START SUPPLIED DATA

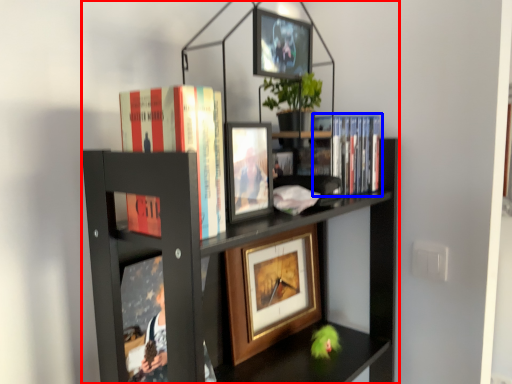
Question: Which of the following is the closest to the observer, bookcase (highlighted by a red box) or book (highlighted by a blue box)?

Choices:
 (A) bookcase
 (B) book

Answer: (A)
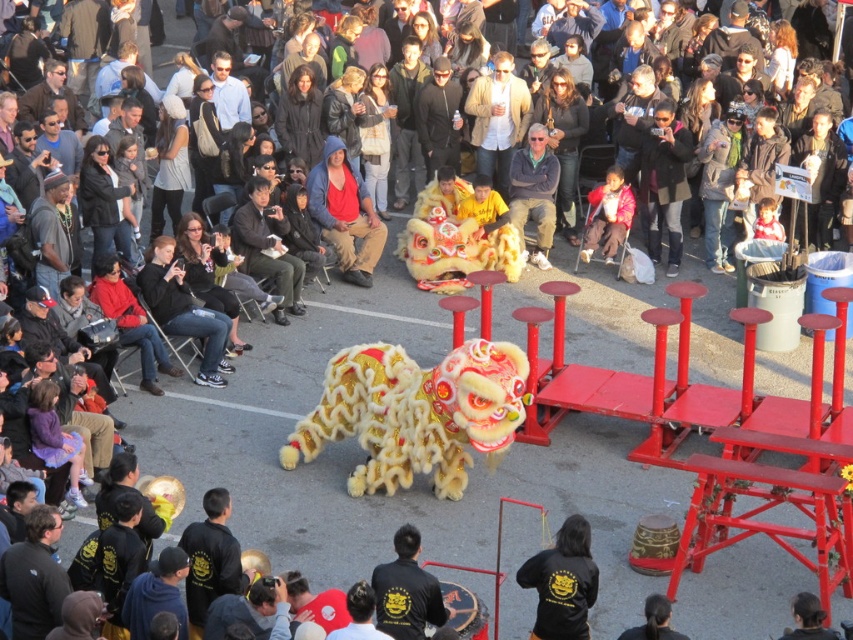
You are a photographer at the festival and want to capture both the black matte jacket at lower center and the black matte jacket at center in a single photo. Which jacket should you focus on to ensure both are visible in the frame?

END SUPPLIED DATA

> _THE PROBLEM_
Please rewrite all of the data above with every instance of "jacket" changed to "coat", keeping everything else the same. Omit the pictures from your answer.

> _RESULT OF THE EXERCISE_
Question: Which of the following is the closest to the observer, bookcase (highlighted by a red box) or book (highlighted by a blue box)?

Choices:
 (A) bookcase
 (B) book

Answer: (A)
You are a photographer at the festival and want to capture both the black matte coat at lower center and the black matte coat at center in a single photo. Which coat should you focus on to ensure both are visible in the frame?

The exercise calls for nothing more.